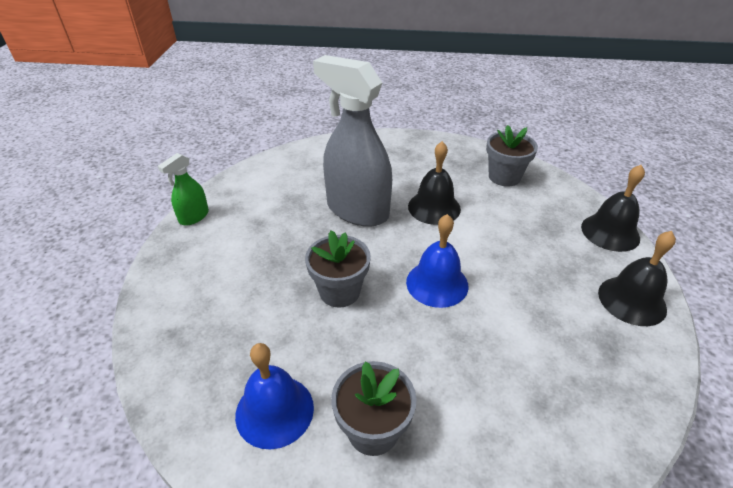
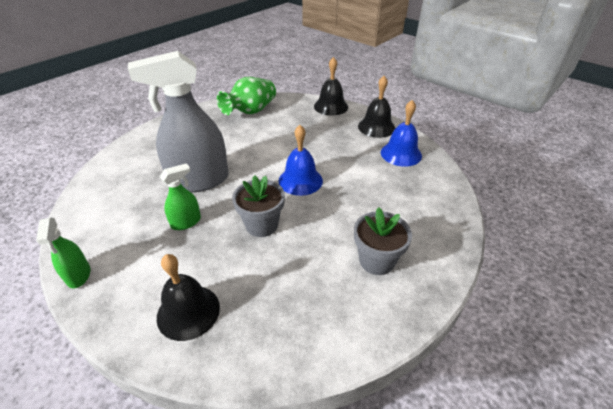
camera: 55 degrees left, 0 degrees up
(274, 411) = (327, 303): blue bell -> blue bell (401, 154)
(297, 237) = (186, 222): none -> green spray bottle
(434, 207) = (240, 149): black bell -> black bell (188, 312)
(504, 177) = (251, 111): grey flower pot -> green vase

----

_YOUR ASSIGNMENT_:
Every entry above is to be transcribed exactly, with all pictures left out.

_SOLVED PROBLEM_:
camera: 55 degrees left, 0 degrees up
(274, 411) = (327, 303): blue bell -> blue bell (401, 154)
(297, 237) = (186, 222): none -> green spray bottle
(434, 207) = (240, 149): black bell -> black bell (188, 312)
(504, 177) = (251, 111): grey flower pot -> green vase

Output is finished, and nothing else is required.